Stored dataset items:
[Start of section]

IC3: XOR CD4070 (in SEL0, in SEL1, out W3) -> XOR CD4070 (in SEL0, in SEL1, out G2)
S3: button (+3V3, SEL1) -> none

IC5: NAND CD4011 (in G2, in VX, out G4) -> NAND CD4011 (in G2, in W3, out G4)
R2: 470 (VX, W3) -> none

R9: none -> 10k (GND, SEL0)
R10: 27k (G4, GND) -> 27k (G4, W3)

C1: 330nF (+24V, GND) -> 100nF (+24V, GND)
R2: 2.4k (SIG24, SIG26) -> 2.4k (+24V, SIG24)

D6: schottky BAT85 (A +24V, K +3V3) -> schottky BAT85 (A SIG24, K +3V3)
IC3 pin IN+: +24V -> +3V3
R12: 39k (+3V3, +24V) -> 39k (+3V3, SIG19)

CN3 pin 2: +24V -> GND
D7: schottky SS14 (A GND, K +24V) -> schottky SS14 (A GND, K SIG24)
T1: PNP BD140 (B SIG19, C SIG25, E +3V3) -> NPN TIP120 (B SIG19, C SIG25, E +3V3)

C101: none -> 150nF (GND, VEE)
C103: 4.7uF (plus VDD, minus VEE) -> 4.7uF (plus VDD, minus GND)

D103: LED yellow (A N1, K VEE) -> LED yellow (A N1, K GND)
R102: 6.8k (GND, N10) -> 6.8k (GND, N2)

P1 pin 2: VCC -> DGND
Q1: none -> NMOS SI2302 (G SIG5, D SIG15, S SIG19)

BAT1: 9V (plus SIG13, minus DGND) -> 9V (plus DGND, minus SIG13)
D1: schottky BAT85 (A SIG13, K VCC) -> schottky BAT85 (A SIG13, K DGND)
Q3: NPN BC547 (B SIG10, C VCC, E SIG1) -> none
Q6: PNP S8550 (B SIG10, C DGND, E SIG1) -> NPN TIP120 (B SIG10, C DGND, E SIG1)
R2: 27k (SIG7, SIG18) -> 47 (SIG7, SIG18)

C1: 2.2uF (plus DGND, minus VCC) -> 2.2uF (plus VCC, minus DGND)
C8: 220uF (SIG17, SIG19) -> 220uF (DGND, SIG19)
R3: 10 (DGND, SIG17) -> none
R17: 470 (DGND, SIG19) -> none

[End of section]

Problem to solve: Please quote nothing but the lines from the line with "C8: 220uF (SIG17, SIG19)" through the end of the data above, exactly as written, ends included.

The completed task:
C8: 220uF (SIG17, SIG19) -> 220uF (DGND, SIG19)
R3: 10 (DGND, SIG17) -> none
R17: 470 (DGND, SIG19) -> none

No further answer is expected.